--- THE TASK ---
Check each line of the entries below for the word "AOUT", and copy out the ones that have it.

Stored items
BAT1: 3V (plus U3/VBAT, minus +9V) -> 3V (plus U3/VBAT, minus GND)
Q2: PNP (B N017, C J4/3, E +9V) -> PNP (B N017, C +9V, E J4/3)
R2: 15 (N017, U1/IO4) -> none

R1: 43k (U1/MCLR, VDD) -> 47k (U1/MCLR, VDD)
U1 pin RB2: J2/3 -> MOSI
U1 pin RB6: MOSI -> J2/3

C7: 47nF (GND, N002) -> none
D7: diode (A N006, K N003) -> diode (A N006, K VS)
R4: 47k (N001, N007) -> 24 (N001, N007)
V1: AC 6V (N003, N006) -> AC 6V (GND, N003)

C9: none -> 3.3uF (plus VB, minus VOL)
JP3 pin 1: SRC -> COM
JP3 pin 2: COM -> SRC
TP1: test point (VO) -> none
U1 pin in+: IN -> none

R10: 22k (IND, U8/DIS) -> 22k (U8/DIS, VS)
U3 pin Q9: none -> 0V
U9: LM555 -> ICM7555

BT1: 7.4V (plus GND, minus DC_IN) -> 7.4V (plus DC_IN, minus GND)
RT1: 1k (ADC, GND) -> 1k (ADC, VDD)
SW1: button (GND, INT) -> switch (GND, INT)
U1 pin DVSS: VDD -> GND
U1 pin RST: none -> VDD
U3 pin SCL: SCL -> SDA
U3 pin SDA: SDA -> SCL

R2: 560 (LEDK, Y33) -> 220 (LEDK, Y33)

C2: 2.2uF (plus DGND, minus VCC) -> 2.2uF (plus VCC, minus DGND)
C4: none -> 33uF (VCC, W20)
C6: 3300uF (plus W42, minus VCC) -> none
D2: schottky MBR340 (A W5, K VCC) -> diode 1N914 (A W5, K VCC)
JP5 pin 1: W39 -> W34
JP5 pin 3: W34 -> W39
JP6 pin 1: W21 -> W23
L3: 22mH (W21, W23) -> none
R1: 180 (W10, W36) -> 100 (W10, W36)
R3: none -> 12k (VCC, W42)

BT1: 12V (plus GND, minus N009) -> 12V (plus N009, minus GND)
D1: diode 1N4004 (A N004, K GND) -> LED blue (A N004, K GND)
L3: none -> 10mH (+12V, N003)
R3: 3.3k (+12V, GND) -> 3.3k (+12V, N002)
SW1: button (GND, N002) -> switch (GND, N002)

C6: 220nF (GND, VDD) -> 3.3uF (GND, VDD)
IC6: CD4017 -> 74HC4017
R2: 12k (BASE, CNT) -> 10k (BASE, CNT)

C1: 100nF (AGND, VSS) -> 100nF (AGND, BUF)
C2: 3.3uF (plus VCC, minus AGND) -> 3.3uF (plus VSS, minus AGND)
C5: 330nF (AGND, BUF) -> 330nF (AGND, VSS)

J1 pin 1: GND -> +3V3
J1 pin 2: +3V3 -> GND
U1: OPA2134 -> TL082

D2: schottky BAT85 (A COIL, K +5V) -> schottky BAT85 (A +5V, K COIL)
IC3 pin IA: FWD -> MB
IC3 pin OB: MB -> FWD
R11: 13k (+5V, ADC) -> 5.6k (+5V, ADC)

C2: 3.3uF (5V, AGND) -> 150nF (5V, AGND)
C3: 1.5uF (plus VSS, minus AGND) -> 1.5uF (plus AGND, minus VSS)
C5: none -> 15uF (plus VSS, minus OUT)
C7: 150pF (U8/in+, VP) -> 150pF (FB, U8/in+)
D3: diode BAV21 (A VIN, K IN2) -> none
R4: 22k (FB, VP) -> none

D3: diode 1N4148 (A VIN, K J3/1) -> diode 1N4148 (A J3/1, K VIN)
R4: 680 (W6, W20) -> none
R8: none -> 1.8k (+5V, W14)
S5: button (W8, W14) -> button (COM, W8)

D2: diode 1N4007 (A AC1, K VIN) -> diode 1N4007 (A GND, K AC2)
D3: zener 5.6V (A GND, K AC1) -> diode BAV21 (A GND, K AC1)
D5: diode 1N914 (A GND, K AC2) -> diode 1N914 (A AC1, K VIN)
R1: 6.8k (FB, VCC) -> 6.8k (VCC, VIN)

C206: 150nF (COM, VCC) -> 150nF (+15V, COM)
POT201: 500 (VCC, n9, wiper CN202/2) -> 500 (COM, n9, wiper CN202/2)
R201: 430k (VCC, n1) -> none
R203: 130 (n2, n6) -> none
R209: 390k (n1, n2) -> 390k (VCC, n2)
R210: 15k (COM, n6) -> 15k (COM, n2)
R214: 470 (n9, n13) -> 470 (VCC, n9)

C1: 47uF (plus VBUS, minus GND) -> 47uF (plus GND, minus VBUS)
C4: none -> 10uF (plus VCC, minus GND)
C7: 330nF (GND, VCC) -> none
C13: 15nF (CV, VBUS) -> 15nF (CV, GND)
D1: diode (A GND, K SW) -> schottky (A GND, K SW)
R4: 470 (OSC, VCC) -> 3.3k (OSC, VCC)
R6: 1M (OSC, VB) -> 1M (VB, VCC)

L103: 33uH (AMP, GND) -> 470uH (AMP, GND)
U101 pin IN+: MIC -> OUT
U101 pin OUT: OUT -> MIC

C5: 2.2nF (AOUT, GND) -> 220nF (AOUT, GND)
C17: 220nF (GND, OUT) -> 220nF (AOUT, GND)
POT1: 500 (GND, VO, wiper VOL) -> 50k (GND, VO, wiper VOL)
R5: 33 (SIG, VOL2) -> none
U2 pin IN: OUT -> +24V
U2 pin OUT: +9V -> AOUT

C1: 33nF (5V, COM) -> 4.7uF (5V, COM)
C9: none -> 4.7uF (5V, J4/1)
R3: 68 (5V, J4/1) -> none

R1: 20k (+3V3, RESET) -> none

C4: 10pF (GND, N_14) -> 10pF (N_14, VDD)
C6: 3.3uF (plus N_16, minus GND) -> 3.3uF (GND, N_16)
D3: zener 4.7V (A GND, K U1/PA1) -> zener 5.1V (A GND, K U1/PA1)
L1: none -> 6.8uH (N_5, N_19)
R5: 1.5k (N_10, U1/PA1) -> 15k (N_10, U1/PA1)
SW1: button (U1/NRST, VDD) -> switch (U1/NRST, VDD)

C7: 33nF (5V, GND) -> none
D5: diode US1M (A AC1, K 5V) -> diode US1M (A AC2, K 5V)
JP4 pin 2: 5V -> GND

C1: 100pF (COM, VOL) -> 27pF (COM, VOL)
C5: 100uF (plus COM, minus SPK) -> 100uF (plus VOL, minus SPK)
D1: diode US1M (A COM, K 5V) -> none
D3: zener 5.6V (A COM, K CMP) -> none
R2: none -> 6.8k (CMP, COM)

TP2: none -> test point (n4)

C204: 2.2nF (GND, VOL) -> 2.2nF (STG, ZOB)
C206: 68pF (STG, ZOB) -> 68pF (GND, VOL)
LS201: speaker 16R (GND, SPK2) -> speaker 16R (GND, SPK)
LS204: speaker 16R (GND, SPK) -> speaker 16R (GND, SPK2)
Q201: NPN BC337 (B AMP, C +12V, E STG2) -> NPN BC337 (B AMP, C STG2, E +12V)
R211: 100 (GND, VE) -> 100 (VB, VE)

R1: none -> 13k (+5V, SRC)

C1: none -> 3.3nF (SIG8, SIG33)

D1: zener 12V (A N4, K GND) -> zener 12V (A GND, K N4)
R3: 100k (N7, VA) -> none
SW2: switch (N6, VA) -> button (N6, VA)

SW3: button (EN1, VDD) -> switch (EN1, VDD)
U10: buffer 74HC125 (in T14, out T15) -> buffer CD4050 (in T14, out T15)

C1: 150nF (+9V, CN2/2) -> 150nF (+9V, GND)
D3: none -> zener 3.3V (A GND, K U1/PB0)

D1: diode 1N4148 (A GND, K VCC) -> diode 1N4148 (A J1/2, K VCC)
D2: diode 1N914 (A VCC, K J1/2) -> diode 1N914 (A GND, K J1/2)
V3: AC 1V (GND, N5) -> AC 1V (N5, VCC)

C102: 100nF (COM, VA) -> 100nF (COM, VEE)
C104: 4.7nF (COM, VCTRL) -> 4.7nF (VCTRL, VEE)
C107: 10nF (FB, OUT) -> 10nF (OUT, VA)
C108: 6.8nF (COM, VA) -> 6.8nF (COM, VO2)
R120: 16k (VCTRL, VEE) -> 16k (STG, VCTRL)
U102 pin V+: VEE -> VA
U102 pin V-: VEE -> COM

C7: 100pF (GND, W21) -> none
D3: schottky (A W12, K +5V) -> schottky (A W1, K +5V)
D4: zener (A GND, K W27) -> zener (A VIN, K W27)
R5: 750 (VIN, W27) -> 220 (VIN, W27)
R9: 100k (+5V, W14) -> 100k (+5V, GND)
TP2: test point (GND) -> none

--- TASK SOLUTION ---
C5: 2.2nF (AOUT, GND) -> 220nF (AOUT, GND)
C17: 220nF (GND, OUT) -> 220nF (AOUT, GND)
U2 pin OUT: +9V -> AOUT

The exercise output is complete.